● ASSIGNMENT:
None of the images should appear in your copy. Transcribe the data in full.

● COLLECTED MATERIAL:
▬▬▬▬▬▬

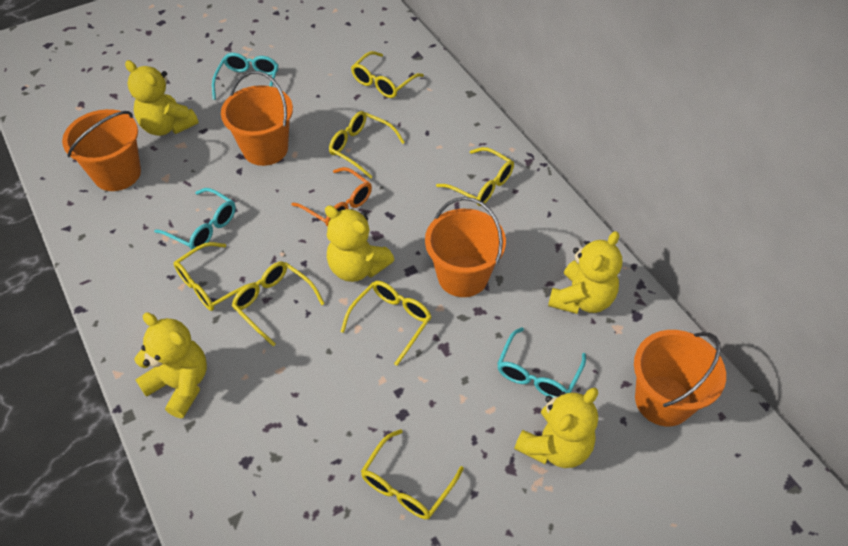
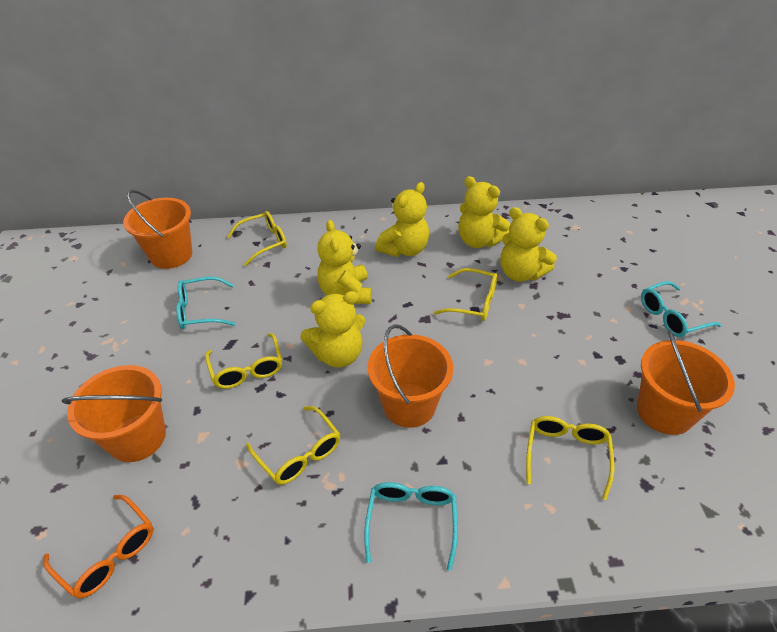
yellow glasses: 7 -> 5

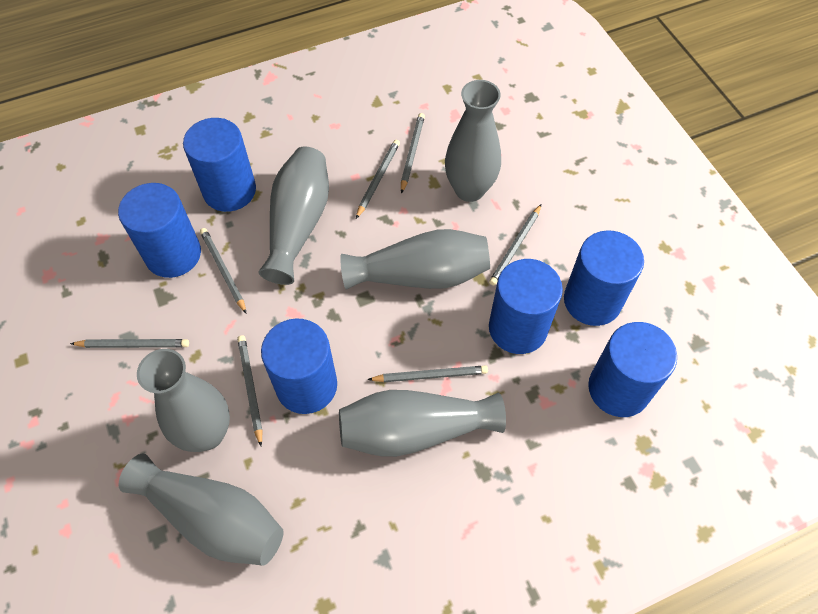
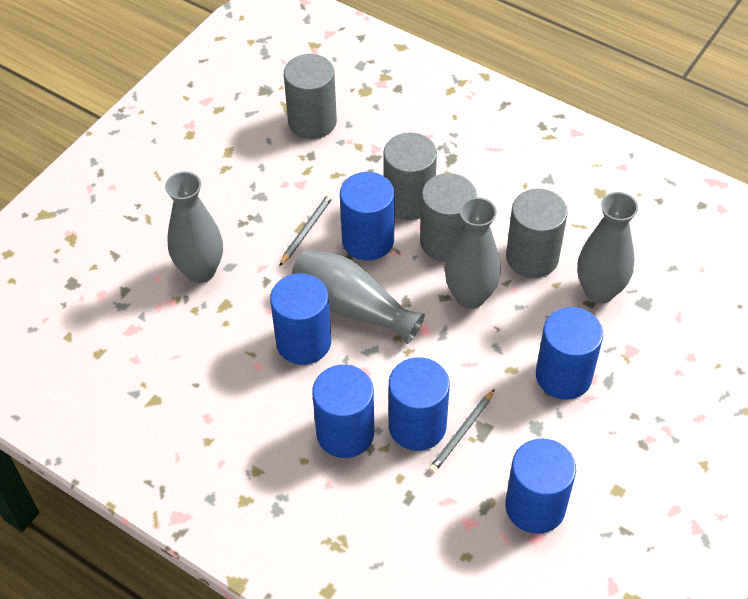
grey cylinder: 0 -> 4
grey pencil: 7 -> 2
grey vase: 6 -> 4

▬▬▬▬▬▬

● FINISHED TASK:
yellow glasses: 7 -> 5

grey cylinder: 0 -> 4
grey pencil: 7 -> 2
grey vase: 6 -> 4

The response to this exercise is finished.